▶ [WORKING DATA]

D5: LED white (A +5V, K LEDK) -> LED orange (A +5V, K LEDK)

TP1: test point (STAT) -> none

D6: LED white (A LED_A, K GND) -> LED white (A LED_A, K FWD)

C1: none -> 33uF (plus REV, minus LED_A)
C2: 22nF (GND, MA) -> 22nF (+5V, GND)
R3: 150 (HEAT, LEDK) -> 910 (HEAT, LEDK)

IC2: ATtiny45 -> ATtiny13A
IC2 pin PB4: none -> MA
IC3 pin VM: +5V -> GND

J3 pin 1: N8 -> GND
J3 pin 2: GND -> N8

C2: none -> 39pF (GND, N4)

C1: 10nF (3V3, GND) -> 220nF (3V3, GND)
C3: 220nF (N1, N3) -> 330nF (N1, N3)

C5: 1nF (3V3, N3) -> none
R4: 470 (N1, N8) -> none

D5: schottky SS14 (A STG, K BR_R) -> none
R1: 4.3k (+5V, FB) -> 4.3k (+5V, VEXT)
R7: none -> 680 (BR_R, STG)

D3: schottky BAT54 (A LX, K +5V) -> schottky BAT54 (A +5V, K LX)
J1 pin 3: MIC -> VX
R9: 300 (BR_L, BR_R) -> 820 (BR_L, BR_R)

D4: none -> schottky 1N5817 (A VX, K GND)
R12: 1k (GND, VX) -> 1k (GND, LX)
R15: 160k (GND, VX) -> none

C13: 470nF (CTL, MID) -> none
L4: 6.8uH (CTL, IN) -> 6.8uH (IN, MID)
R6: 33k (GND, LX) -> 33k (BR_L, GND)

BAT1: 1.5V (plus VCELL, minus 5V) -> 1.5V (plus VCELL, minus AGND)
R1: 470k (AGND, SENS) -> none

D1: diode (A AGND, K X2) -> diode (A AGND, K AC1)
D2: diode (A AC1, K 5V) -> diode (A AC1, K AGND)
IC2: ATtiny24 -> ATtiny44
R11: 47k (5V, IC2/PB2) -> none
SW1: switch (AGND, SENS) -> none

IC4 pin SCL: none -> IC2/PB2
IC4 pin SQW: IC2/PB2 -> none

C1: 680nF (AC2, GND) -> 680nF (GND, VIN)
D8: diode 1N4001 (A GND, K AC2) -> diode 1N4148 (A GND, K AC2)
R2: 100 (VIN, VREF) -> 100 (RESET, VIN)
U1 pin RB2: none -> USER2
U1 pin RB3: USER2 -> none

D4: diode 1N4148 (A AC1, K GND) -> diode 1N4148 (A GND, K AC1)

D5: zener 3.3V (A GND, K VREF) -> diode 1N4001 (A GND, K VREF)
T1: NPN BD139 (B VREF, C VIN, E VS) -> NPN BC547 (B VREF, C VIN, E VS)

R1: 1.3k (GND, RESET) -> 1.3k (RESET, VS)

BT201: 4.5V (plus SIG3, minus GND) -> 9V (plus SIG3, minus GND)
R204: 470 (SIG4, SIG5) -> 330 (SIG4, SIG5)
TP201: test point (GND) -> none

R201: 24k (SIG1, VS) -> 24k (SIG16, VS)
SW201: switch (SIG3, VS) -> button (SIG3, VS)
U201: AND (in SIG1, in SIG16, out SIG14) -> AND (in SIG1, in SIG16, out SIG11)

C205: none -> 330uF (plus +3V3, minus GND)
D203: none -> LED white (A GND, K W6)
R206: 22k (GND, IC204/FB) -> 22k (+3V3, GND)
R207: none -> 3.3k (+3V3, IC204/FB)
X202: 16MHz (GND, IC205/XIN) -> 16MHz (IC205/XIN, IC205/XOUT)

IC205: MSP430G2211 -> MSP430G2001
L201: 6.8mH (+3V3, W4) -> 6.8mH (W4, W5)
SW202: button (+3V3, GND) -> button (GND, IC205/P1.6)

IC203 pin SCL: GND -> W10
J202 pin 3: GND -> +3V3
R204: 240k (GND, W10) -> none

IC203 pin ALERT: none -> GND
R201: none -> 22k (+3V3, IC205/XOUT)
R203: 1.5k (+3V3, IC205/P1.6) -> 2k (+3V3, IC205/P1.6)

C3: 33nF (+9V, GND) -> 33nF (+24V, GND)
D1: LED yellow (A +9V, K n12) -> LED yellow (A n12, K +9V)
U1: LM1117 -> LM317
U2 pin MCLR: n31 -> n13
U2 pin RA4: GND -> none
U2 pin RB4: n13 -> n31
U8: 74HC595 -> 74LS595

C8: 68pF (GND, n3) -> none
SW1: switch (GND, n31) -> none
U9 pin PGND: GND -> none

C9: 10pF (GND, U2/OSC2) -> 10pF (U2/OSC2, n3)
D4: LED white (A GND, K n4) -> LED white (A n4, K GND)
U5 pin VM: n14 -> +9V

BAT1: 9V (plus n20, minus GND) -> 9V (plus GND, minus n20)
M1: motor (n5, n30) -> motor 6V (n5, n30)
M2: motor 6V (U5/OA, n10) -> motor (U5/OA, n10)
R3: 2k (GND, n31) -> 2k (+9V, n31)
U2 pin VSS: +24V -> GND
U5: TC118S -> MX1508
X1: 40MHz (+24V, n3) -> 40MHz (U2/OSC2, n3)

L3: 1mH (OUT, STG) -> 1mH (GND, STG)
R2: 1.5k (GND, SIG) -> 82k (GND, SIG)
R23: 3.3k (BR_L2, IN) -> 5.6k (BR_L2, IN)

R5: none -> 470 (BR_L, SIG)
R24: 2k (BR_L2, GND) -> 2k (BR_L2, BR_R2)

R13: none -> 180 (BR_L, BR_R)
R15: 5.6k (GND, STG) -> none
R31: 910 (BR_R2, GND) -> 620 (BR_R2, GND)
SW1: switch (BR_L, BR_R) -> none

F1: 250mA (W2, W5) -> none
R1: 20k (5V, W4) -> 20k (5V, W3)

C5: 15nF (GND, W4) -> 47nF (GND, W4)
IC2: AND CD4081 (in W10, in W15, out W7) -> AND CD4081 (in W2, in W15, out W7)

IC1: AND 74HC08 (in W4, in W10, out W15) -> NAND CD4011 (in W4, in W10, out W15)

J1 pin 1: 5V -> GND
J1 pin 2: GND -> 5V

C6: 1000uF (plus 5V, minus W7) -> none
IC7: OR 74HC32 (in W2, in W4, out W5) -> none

▶ [PROBLEM DESCRIPTION] Repeat exactly, and only, the run of lines from the start of the material above through the line that holds "U1 pin RB2: none -> USER2".

▶ [RESPONSE AREA]
D5: LED white (A +5V, K LEDK) -> LED orange (A +5V, K LEDK)

TP1: test point (STAT) -> none

D6: LED white (A LED_A, K GND) -> LED white (A LED_A, K FWD)

C1: none -> 33uF (plus REV, minus LED_A)
C2: 22nF (GND, MA) -> 22nF (+5V, GND)
R3: 150 (HEAT, LEDK) -> 910 (HEAT, LEDK)

IC2: ATtiny45 -> ATtiny13A
IC2 pin PB4: none -> MA
IC3 pin VM: +5V -> GND

J3 pin 1: N8 -> GND
J3 pin 2: GND -> N8

C2: none -> 39pF (GND, N4)

C1: 10nF (3V3, GND) -> 220nF (3V3, GND)
C3: 220nF (N1, N3) -> 330nF (N1, N3)

C5: 1nF (3V3, N3) -> none
R4: 470 (N1, N8) -> none

D5: schottky SS14 (A STG, K BR_R) -> none
R1: 4.3k (+5V, FB) -> 4.3k (+5V, VEXT)
R7: none -> 680 (BR_R, STG)

D3: schottky BAT54 (A LX, K +5V) -> schottky BAT54 (A +5V, K LX)
J1 pin 3: MIC -> VX
R9: 300 (BR_L, BR_R) -> 820 (BR_L, BR_R)

D4: none -> schottky 1N5817 (A VX, K GND)
R12: 1k (GND, VX) -> 1k (GND, LX)
R15: 160k (GND, VX) -> none

C13: 470nF (CTL, MID) -> none
L4: 6.8uH (CTL, IN) -> 6.8uH (IN, MID)
R6: 33k (GND, LX) -> 33k (BR_L, GND)

BAT1: 1.5V (plus VCELL, minus 5V) -> 1.5V (plus VCELL, minus AGND)
R1: 470k (AGND, SENS) -> none

D1: diode (A AGND, K X2) -> diode (A AGND, K AC1)
D2: diode (A AC1, K 5V) -> diode (A AC1, K AGND)
IC2: ATtiny24 -> ATtiny44
R11: 47k (5V, IC2/PB2) -> none
SW1: switch (AGND, SENS) -> none

IC4 pin SCL: none -> IC2/PB2
IC4 pin SQW: IC2/PB2 -> none

C1: 680nF (AC2, GND) -> 680nF (GND, VIN)
D8: diode 1N4001 (A GND, K AC2) -> diode 1N4148 (A GND, K AC2)
R2: 100 (VIN, VREF) -> 100 (RESET, VIN)
U1 pin RB2: none -> USER2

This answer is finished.